Image sets with object changes:
● ● ● ● ●
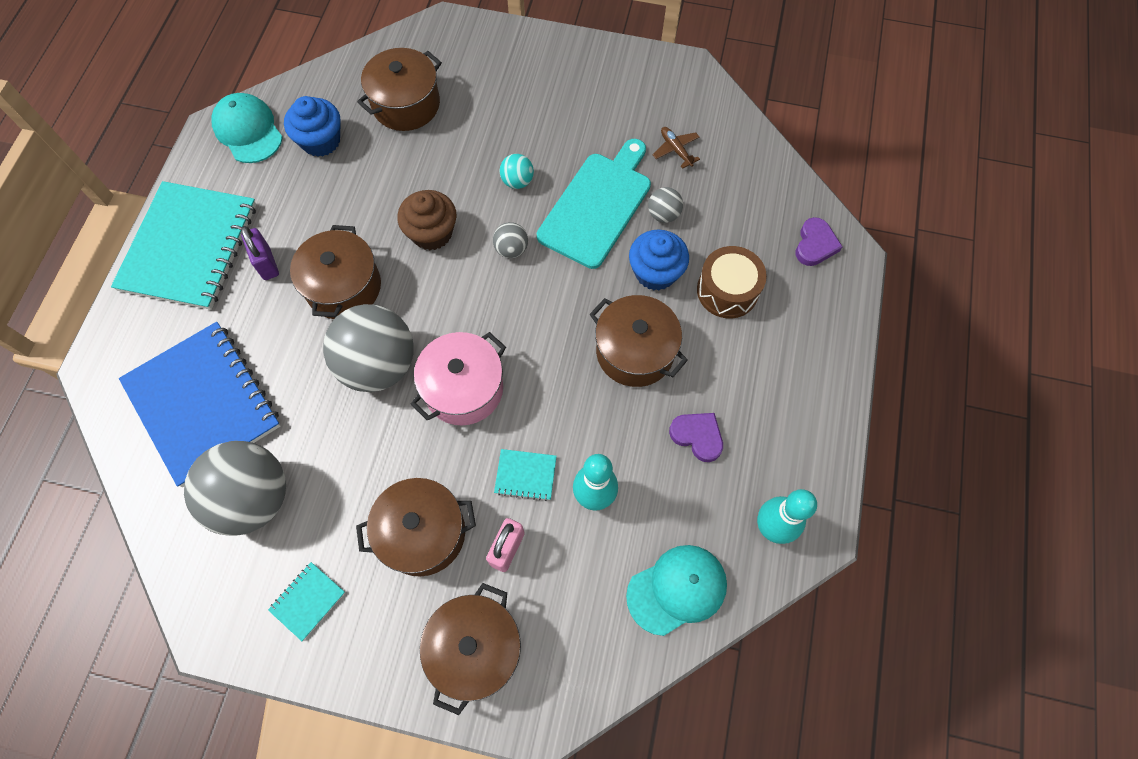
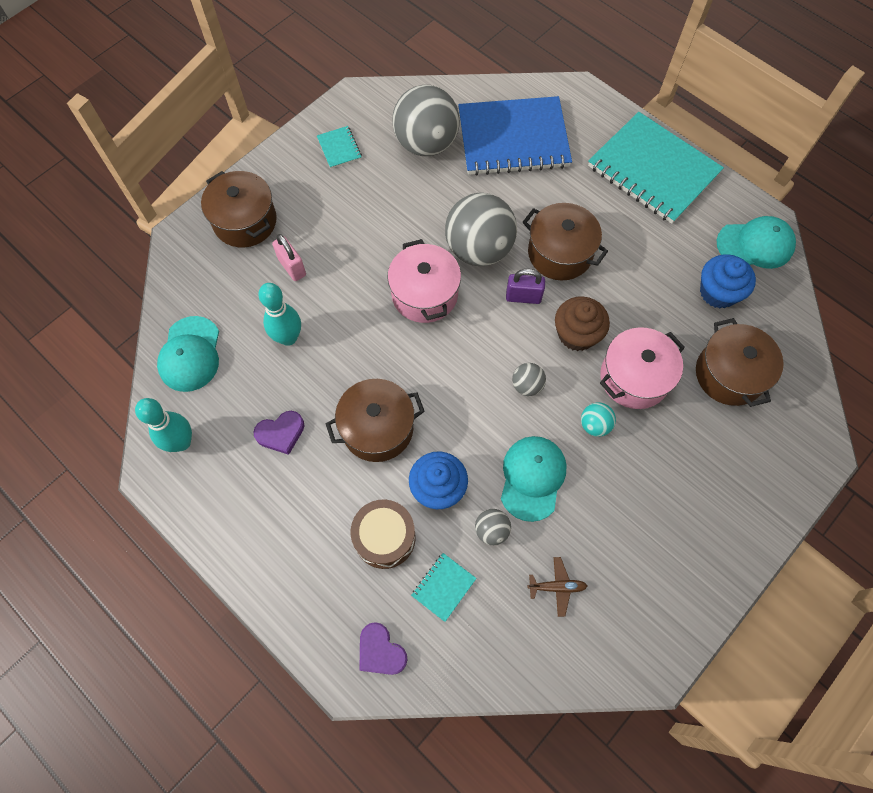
camera: 120 degrees right, 0 degrees up
purple padlock [241,226,279,280] -> purple padlock moved to [506,269,545,304]
brown pot [356,478,476,576] -> none
turquoise notebook [494,449,557,501] -> turquoise notebook moved to [411,553,477,622]
turquoise cutting board [537,139,651,269] -> turquoise cap [501,436,567,522]
none -> pink pot [600,327,685,409]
● ● ● ● ●
Work request:
Filter the records above for lines with "none".

Result for this task:
brown pot [356,478,476,576] -> none
none -> pink pot [600,327,685,409]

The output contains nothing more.